DATA SHOWN:
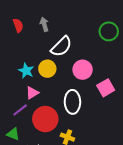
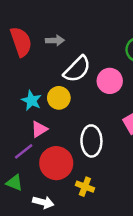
gray arrow: (44, 24) -> (55, 40), turned 104
red semicircle: (18, 25) -> (21, 42), size x1.6
pink circle: (83, 70) -> (110, 81), moved

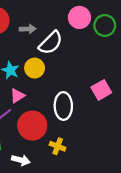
gray arrow: (55, 40) -> (28, 29), moved
pink circle: (110, 81) -> (79, 17), moved

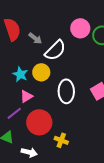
gray arrow: (28, 29) -> (35, 38), turned 40
white ellipse: (63, 106) -> (66, 91), moved

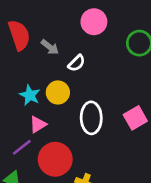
pink circle: (80, 28) -> (94, 22), moved
white semicircle: (55, 50) -> (77, 63), size x0.6

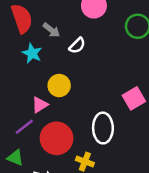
yellow circle: (58, 92) -> (59, 86), moved
cyan star: (30, 95) -> (32, 53), moved
white ellipse: (91, 118) -> (103, 128), moved

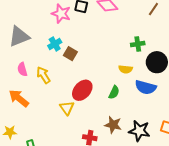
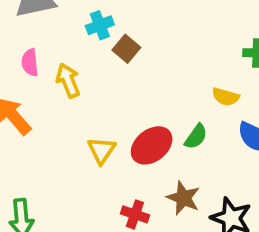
red ellipse: (82, 90) -> (152, 145), moved

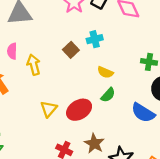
cyan cross: (100, 25) -> (95, 39), moved
yellow semicircle: (226, 97) -> (105, 72), moved
green semicircle: (196, 137) -> (108, 95), moved

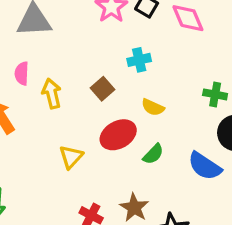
brown square: (71, 50) -> (103, 89), moved
green semicircle: (108, 95) -> (153, 154), moved
red ellipse: (79, 110) -> (118, 135), moved

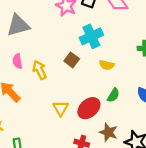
cyan cross: (139, 60) -> (91, 36), size x1.5
red ellipse: (118, 135) -> (89, 108), moved

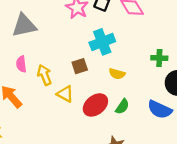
brown square: (72, 60) -> (80, 66), turned 32
yellow triangle: (61, 108) -> (65, 94), moved, turned -35
red ellipse: (89, 108) -> (95, 105), moved

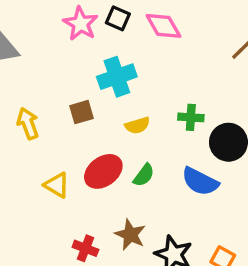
green cross: (159, 58) -> (191, 117), moved
yellow semicircle: (117, 74) -> (137, 125), turned -35
yellow triangle: (65, 94) -> (57, 185), moved

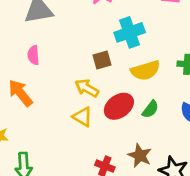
yellow arrow: (28, 124) -> (87, 88), moved, turned -40
yellow semicircle: (137, 125) -> (145, 70), size x1.5

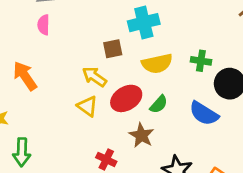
pink semicircle: (33, 55) -> (44, 25), moved
brown star: (140, 155) -> (141, 135), moved

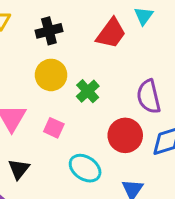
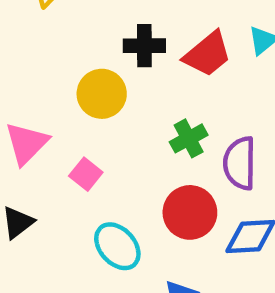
black cross: (49, 31) -> (144, 46), moved
green cross: (88, 91) -> (189, 138), moved

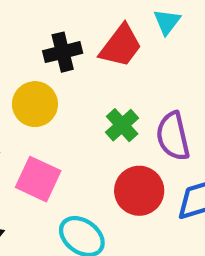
pink square: (86, 174) -> (38, 179), size x1.5

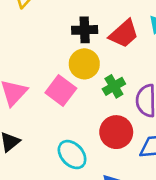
yellow circle: (35, 104) -> (84, 64), moved
pink square: (38, 179) -> (61, 91), moved

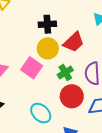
red trapezoid: (124, 34) -> (74, 42), moved
green cross: (114, 86) -> (65, 72), moved

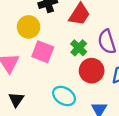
yellow circle: (48, 48) -> (29, 27), moved

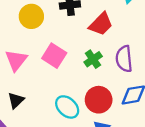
yellow circle: (29, 27) -> (31, 16), moved
red circle: (92, 71) -> (99, 100), moved

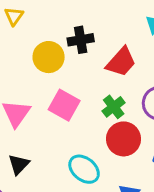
yellow circle: (31, 16) -> (49, 57), moved
red circle: (99, 100) -> (123, 139), moved

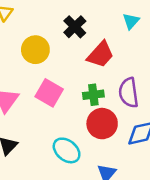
black cross: (81, 40) -> (75, 27), moved, turned -35
green cross: (114, 107) -> (93, 95), turned 30

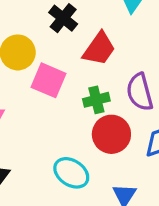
pink square: (49, 93) -> (48, 80), moved

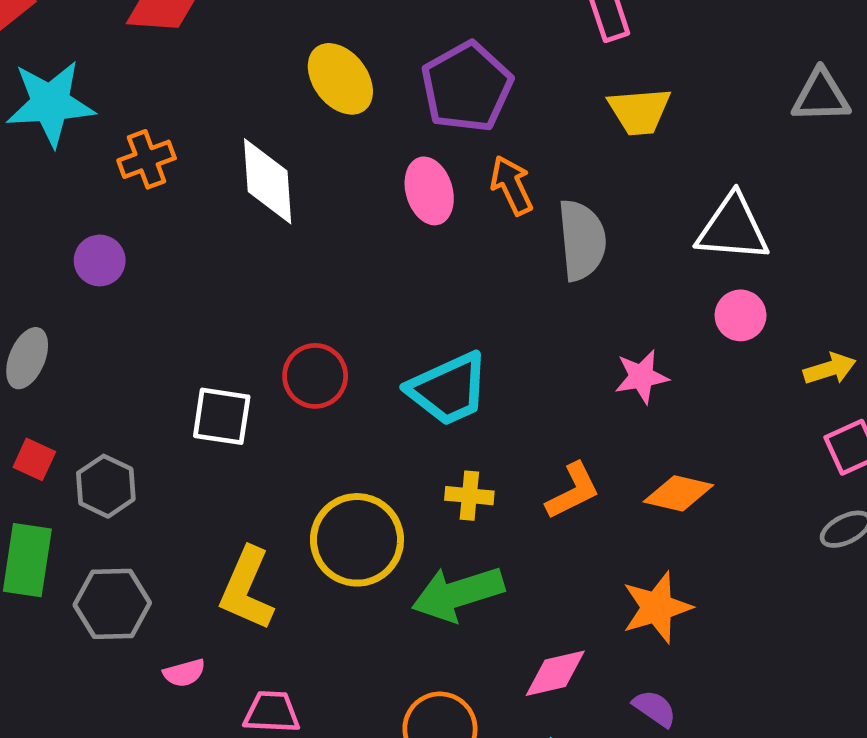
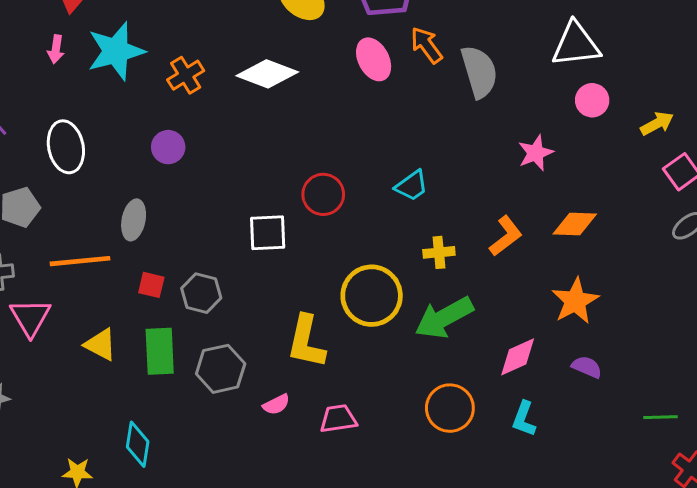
white diamond: (268, 181) -> (267, 74), turned -54
cyan trapezoid: (448, 389) -> (412, 186), size x0.6

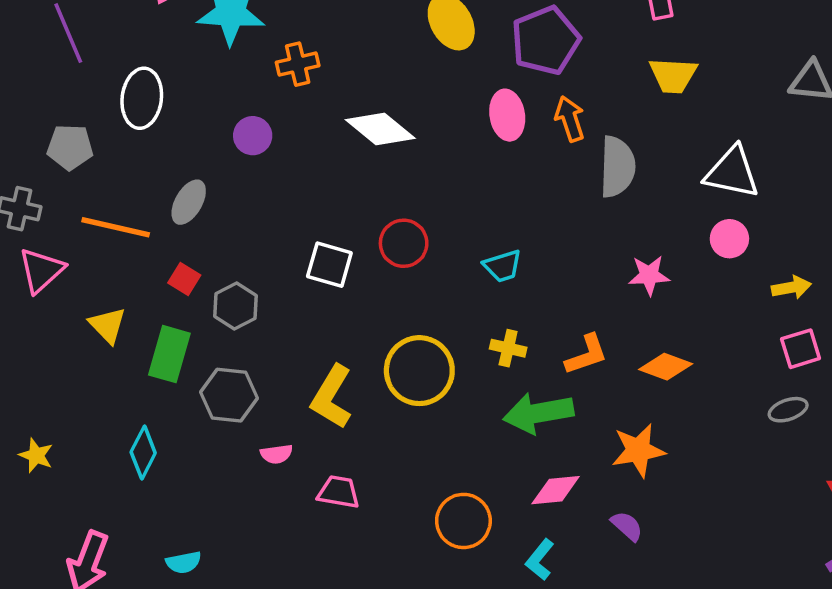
white diamond: (267, 74) -> (380, 129), moved
green arrow: (444, 318) -> (538, 413), moved
cyan diamond: (138, 444) -> (143, 452), moved

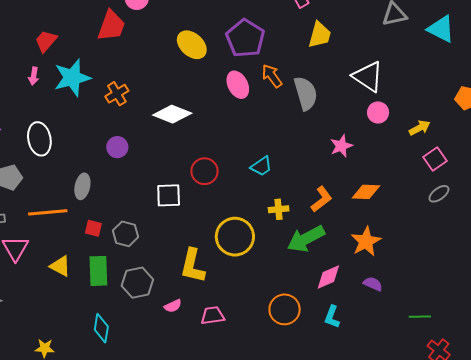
yellow trapezoid: (673, 75) -> (320, 35), turned -60
purple circle: (253, 136) -> (117, 147), moved
white triangle: (732, 172) -> (368, 77), turned 40

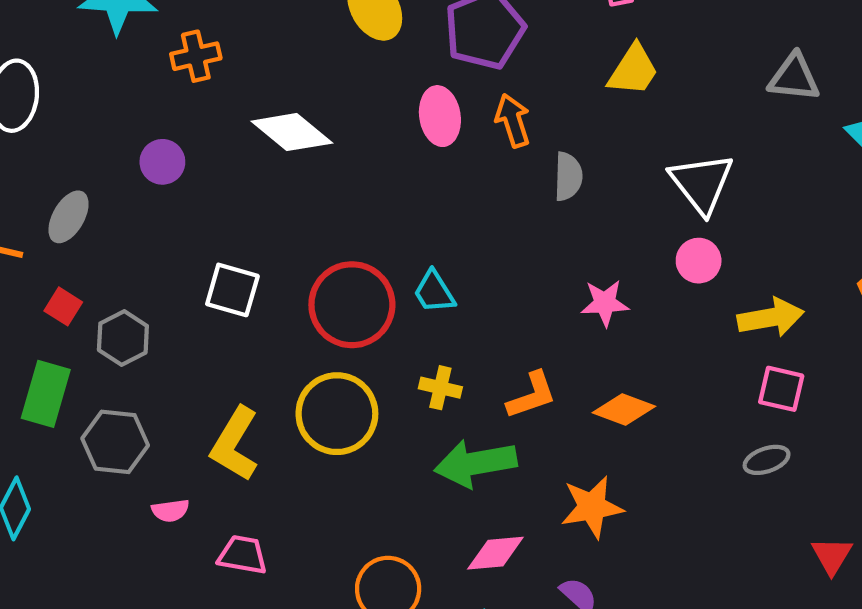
gray semicircle: (306, 93) -> (568, 177), size x0.7
yellow arrow: (420, 128) -> (771, 318), size x1.4
pink square: (435, 159) -> (781, 389), turned 30
cyan trapezoid: (261, 166) -> (434, 292), turned 75
red circle: (205, 171) -> (352, 305), moved, size x1.5

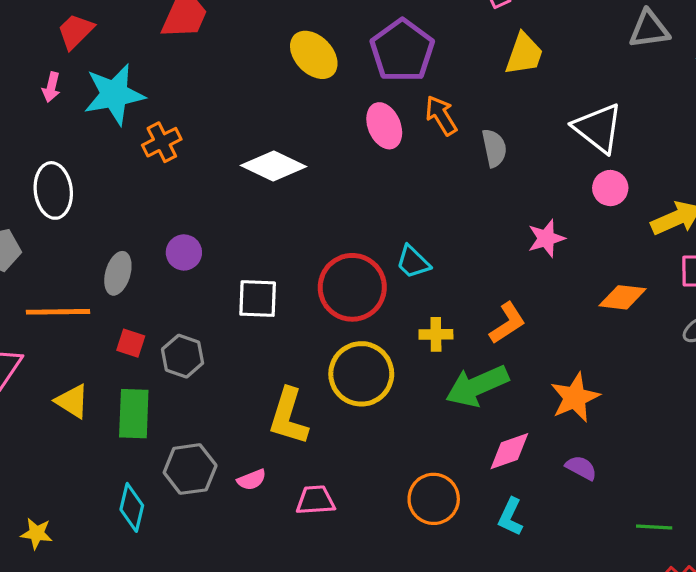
orange cross: (196, 56) -> (162, 142), moved
purple circle: (162, 162) -> (184, 252), moved
orange diamond: (624, 410) -> (622, 297), moved
gray hexagon: (115, 442) -> (190, 469), moved

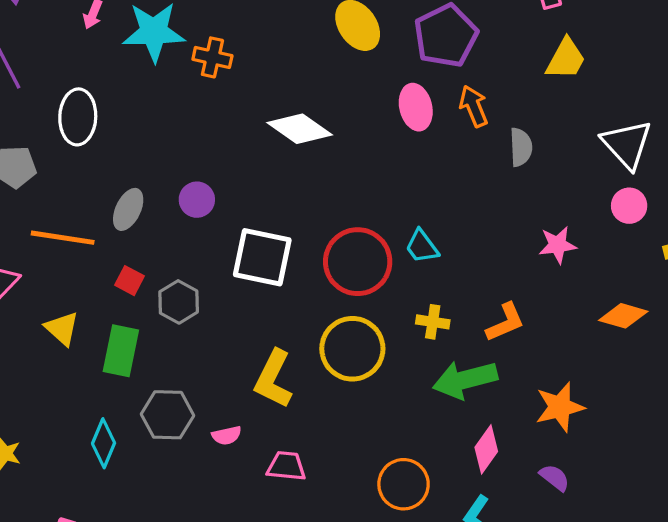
orange cross: (162, 142) -> (212, 57), moved, turned 30
white square: (258, 299) -> (262, 257), size x1.4
pink diamond: (509, 451) -> (486, 449), turned -45

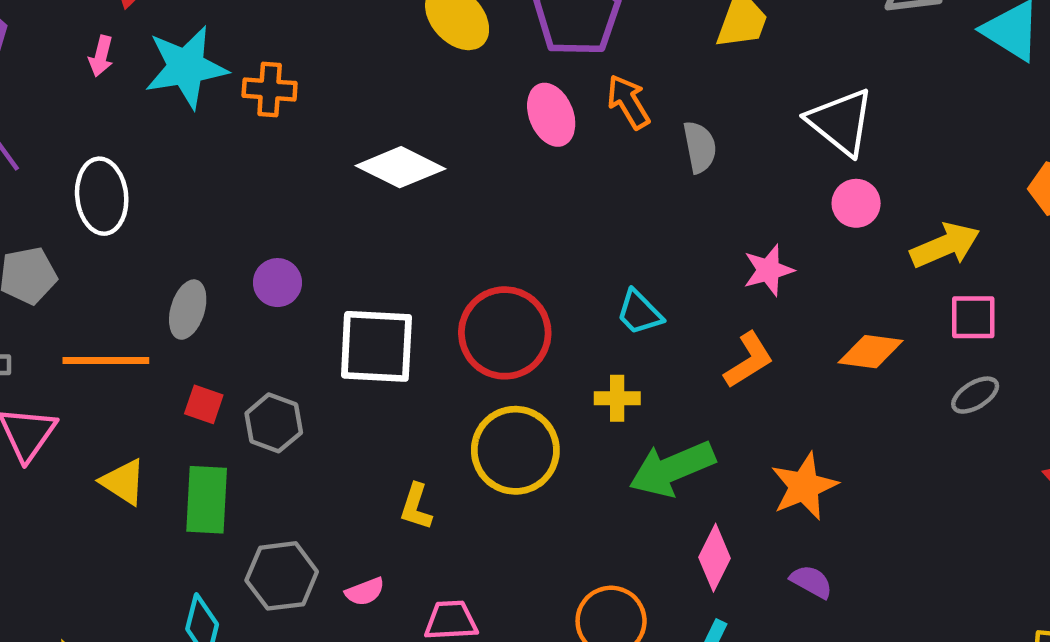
cyan trapezoid: (422, 246) -> (639, 313), moved
orange L-shape: (505, 322) -> (749, 360), moved
yellow L-shape: (273, 379) -> (416, 507), size x0.6

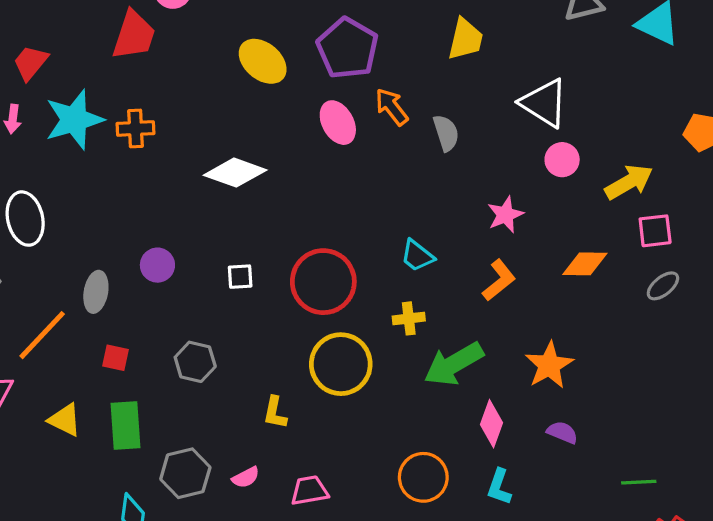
white square: (376, 346) -> (240, 277), moved, size x0.5
orange line: (106, 361) -> (42, 335), turned -40
gray hexagon: (274, 423) -> (195, 362), moved

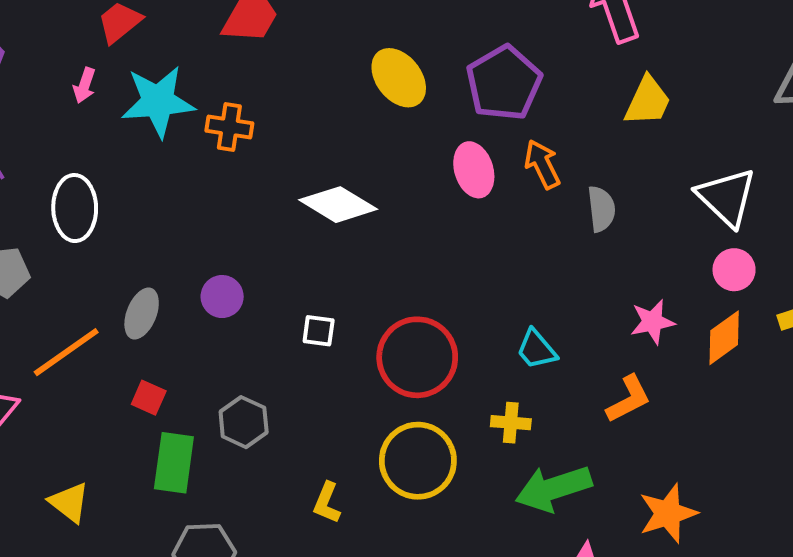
orange diamond: (585, 264) -> (724, 338), moved, turned -48
yellow triangle: (65, 420) -> (69, 502), moved
green rectangle: (125, 426) -> (174, 463), moved

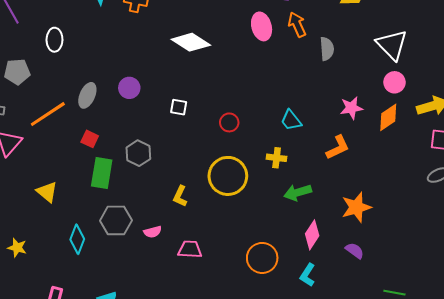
white ellipse: (75, 208) -> (54, 40), size x0.7
red circle: (417, 357) -> (229, 122), size x0.5
green arrow: (554, 488) -> (298, 192), size x0.7

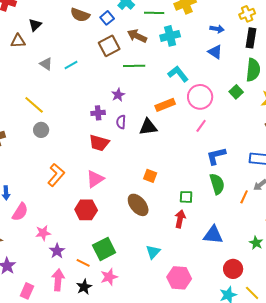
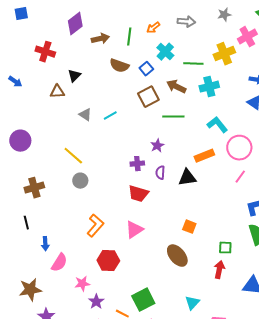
red hexagon: (86, 210) -> (108, 261), moved

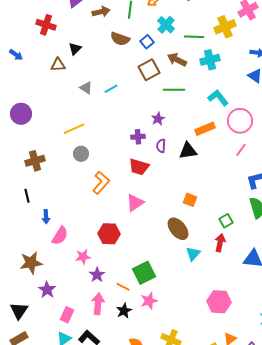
yellow line: (73, 156) -> (74, 129), turned -65
orange L-shape: (95, 226) -> (101, 183), moved
green square: (225, 248) -> (226, 221), turned -32
cyan triangle: (192, 303) -> (193, 254), moved

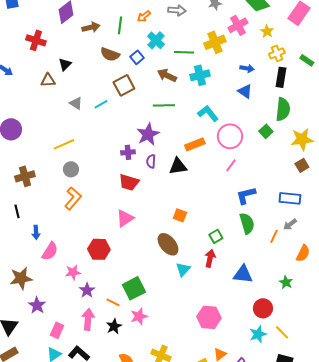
brown square: (149, 70) -> (124, 85), moved
purple star: (158, 119) -> (148, 134), size x1.6
orange L-shape: (101, 183) -> (73, 198), moved

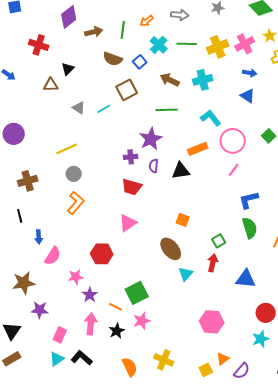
pink cross: (238, 25) -> (245, 44), moved
green line: (184, 52) -> (187, 44), moved
purple star: (37, 305) -> (40, 310), turned -30

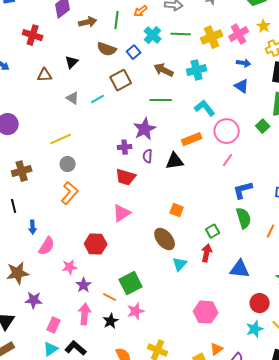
black triangle: (68, 69) -> (72, 62), moved

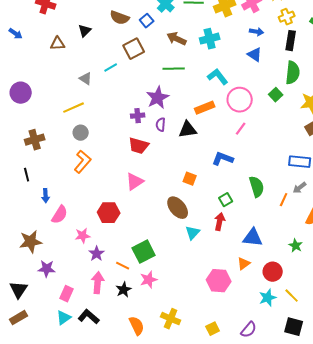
gray triangle: (73, 98) -> (86, 79), moved
blue L-shape: (243, 190) -> (223, 159), moved, turned 35
orange triangle: (217, 349) -> (244, 264), moved

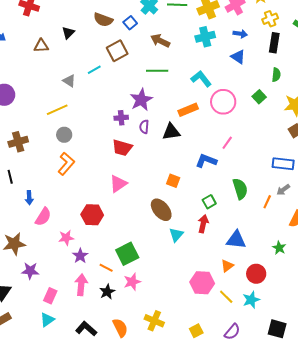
cyan cross: (210, 39) -> (205, 37), moved
green semicircle: (293, 73) -> (276, 75), size x0.6
pink line: (241, 129) -> (227, 143), moved
yellow line: (292, 296) -> (226, 297), moved
black L-shape: (89, 317) -> (86, 329), moved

WORK REQUIRED:
From the data above, determine how many lines hold "hexagon", and write only the number.

RESULT BELOW:
3